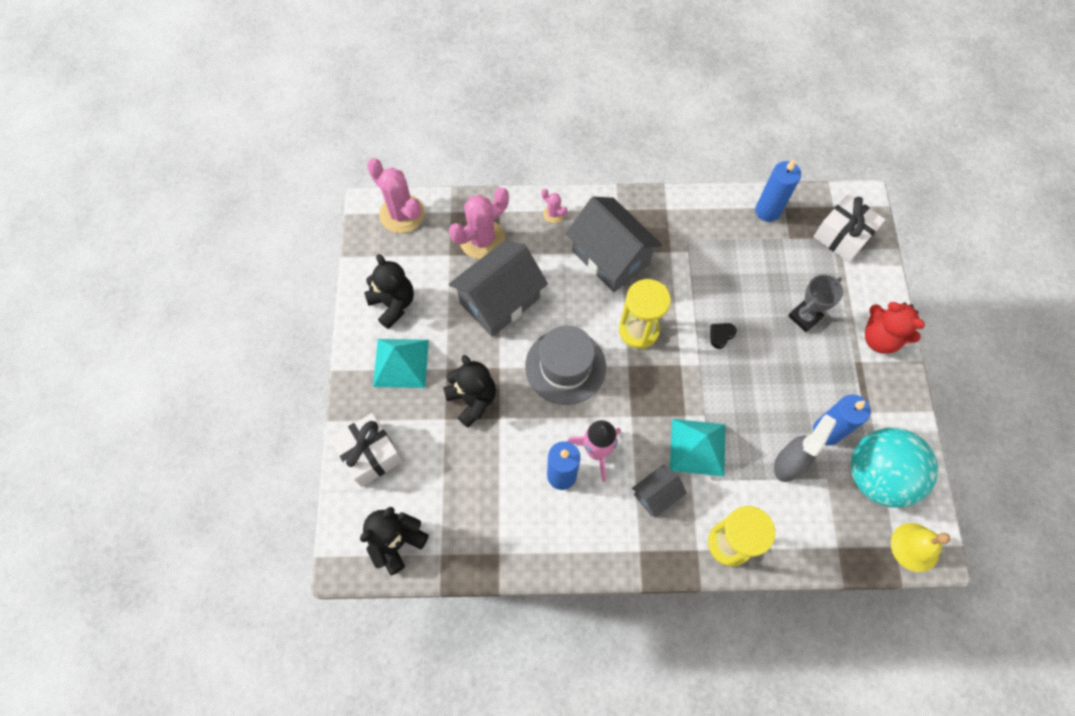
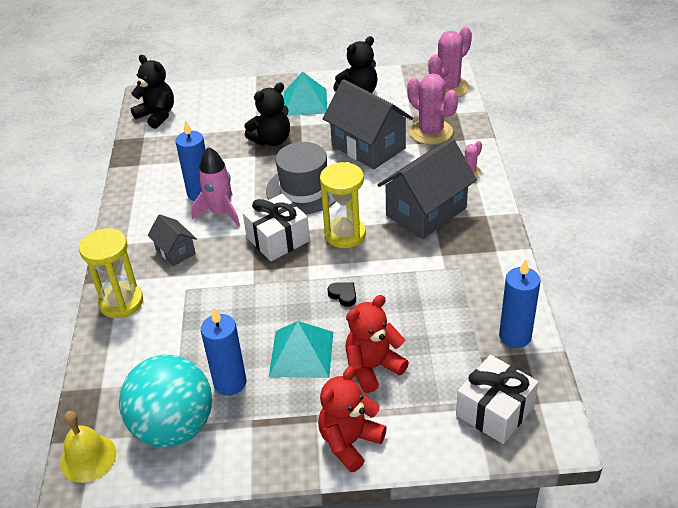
camera: 90 degrees right, 25 degrees down
white gift [330,413,403,487] -> white gift moved to [243,194,310,261]
turquoise pyramid [670,419,726,476] -> turquoise pyramid moved to [269,321,333,378]
grey spray bottle [774,414,836,482] -> none
grey trophy [788,274,843,332] -> red teddy bear [345,295,409,393]

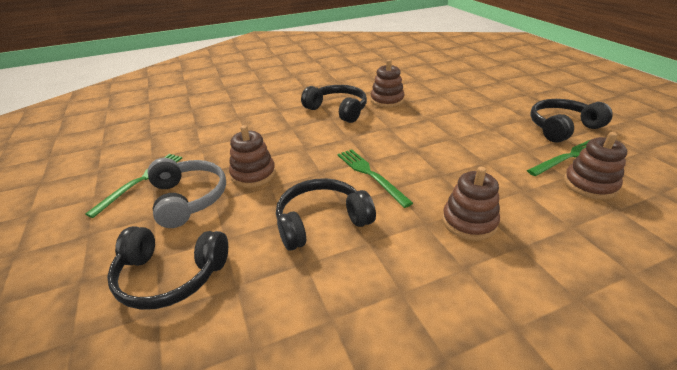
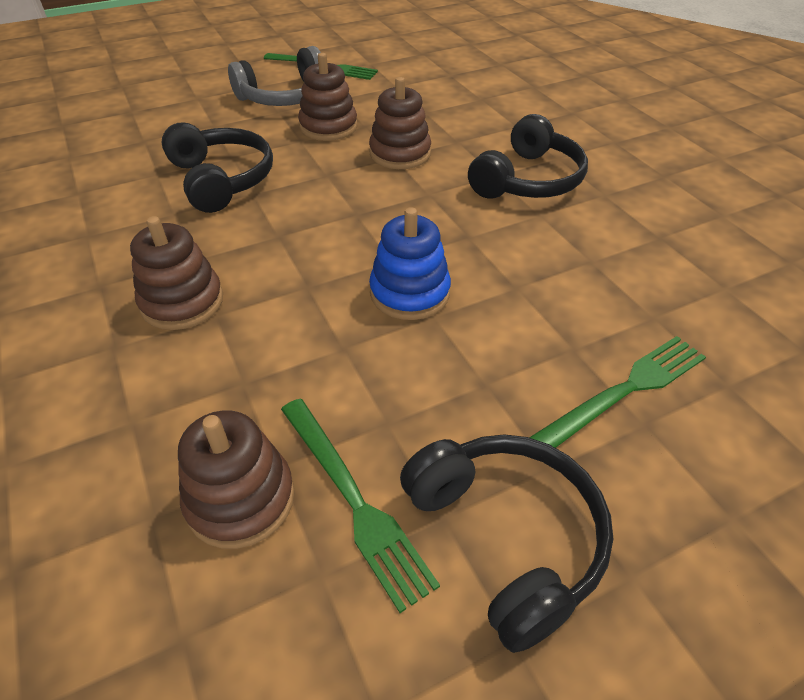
camera: 85 degrees right, 10 degrees up
black headphones [107,226,228,310] -> none
green fork [337,149,413,208] -> green fork moved to [529,336,706,448]
brown stacking toy [370,59,405,108] -> brown stacking toy moved to [369,77,431,169]
none -> blue stacking toy [369,207,451,320]

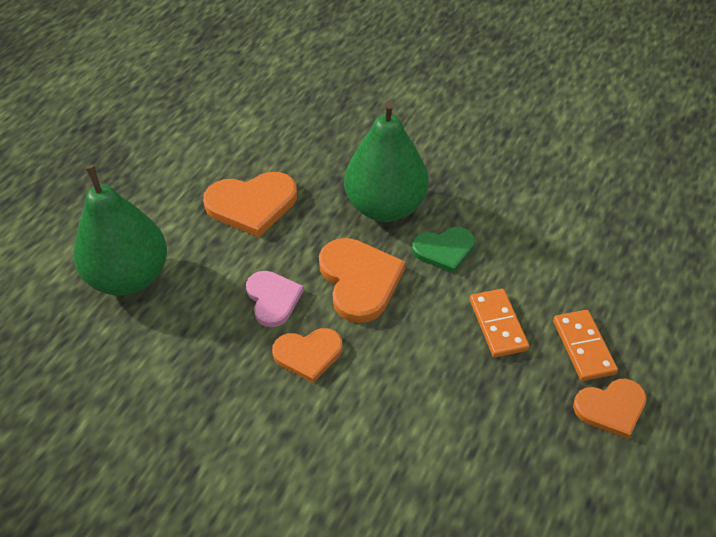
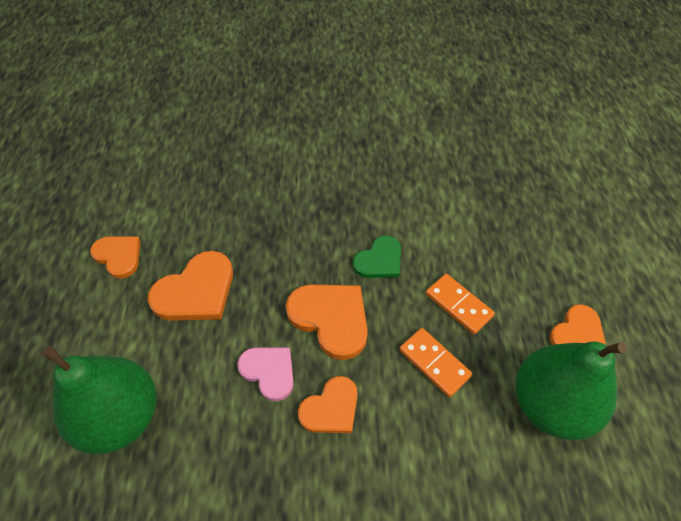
camera: 30 degrees left, 5 degrees up
green pear [344,101,428,222] -> green pear moved to [515,342,627,440]
orange domino [553,310,618,381] -> orange domino moved to [399,328,472,397]
none -> orange heart [90,237,140,279]

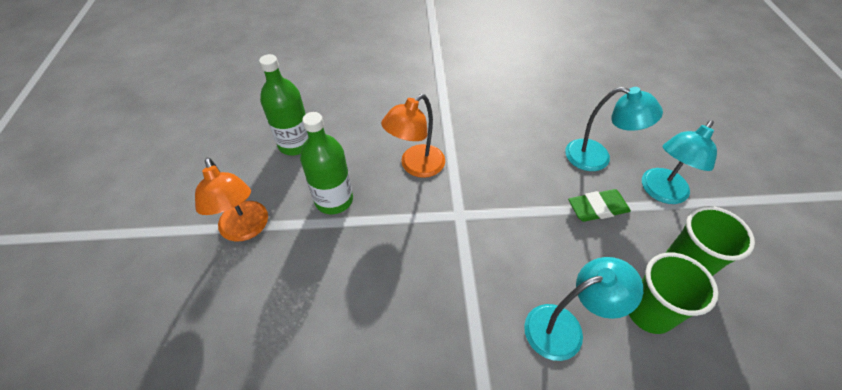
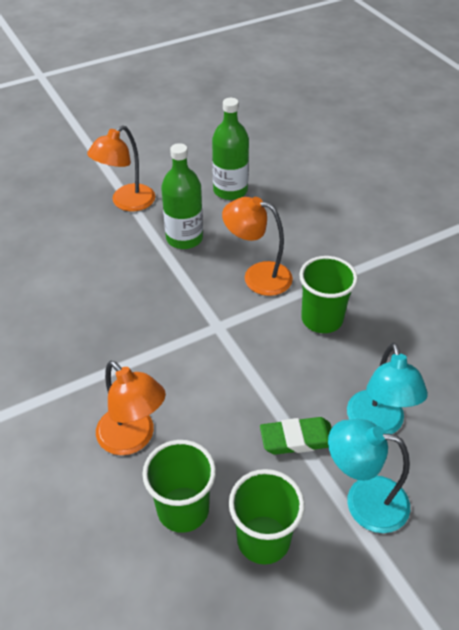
camera: 65 degrees right, 5 degrees down
turquoise lamp [524,257,643,361] -> orange lamp [96,361,166,455]
green eraser [568,189,631,222] -> green eraser turned 60 degrees counterclockwise [260,417,332,455]
none -> green cup [299,256,358,333]

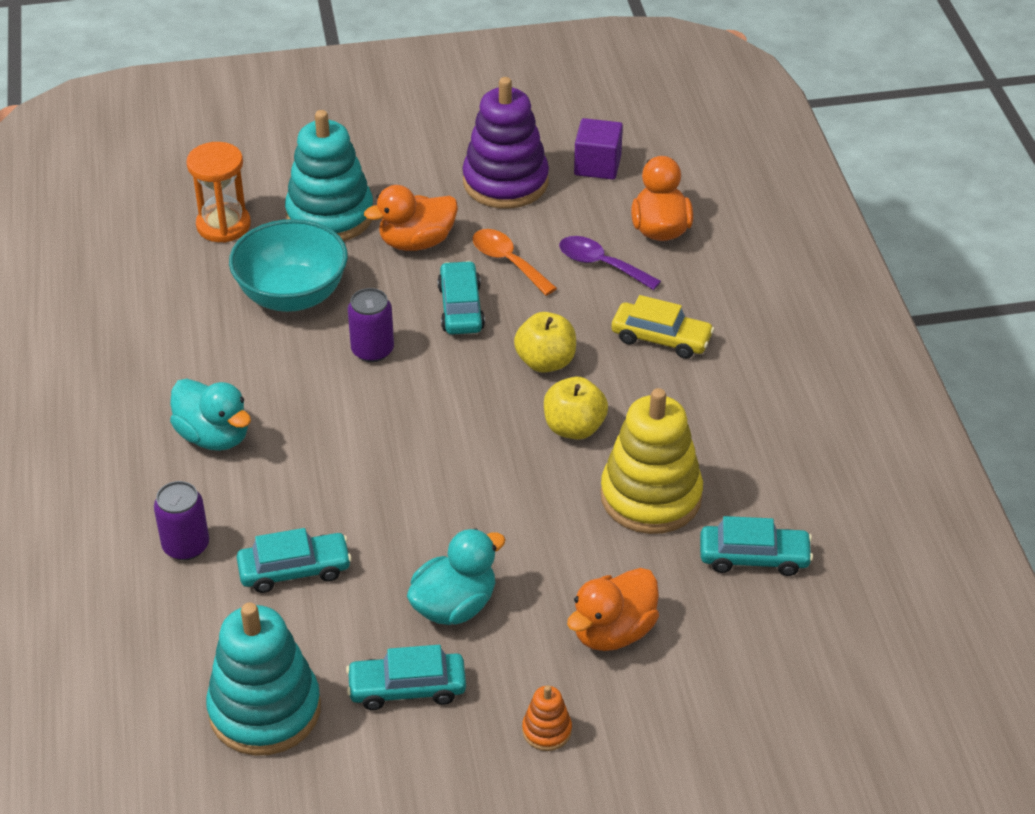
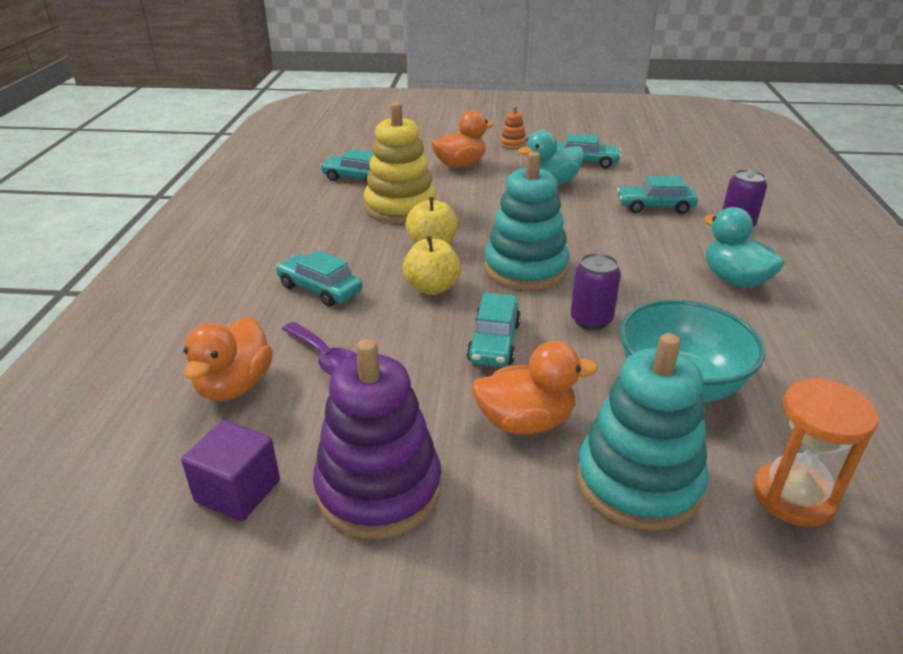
camera: 165 degrees left, 10 degrees down
turquoise stacking toy [206,602,321,756] -> turquoise stacking toy moved to [484,152,569,290]
orange spoon [473,229,557,296] -> none
yellow car [611,295,714,359] -> turquoise car [276,250,363,307]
◆ ◆ ◆ ◆
Written task: An exact restatement of the lines from the one holding "turquoise pyramid [670,419,726,476]" through the end of the entries, both ends included, is the whole answer. Pictures stay out.

Answer to this task:
turquoise pyramid [670,419,726,476] -> turquoise pyramid moved to [269,321,333,378]
grey spray bottle [774,414,836,482] -> none
grey trophy [788,274,843,332] -> red teddy bear [345,295,409,393]

camera: 85 degrees right, 10 degrees up
black headphones [107,226,228,310] -> none
green fork [337,149,413,208] -> green fork moved to [529,336,706,448]
brown stacking toy [370,59,405,108] -> brown stacking toy moved to [369,77,431,169]
none -> blue stacking toy [369,207,451,320]

camera: 30 degrees left, 5 degrees up
green pear [344,101,428,222] -> green pear moved to [515,342,627,440]
orange domino [553,310,618,381] -> orange domino moved to [399,328,472,397]
none -> orange heart [90,237,140,279]

camera: 65 degrees right, 5 degrees down
turquoise lamp [524,257,643,361] -> orange lamp [96,361,166,455]
green eraser [568,189,631,222] -> green eraser turned 60 degrees counterclockwise [260,417,332,455]
none -> green cup [299,256,358,333]

camera: 165 degrees left, 10 degrees down
turquoise stacking toy [206,602,321,756] -> turquoise stacking toy moved to [484,152,569,290]
orange spoon [473,229,557,296] -> none
yellow car [611,295,714,359] -> turquoise car [276,250,363,307]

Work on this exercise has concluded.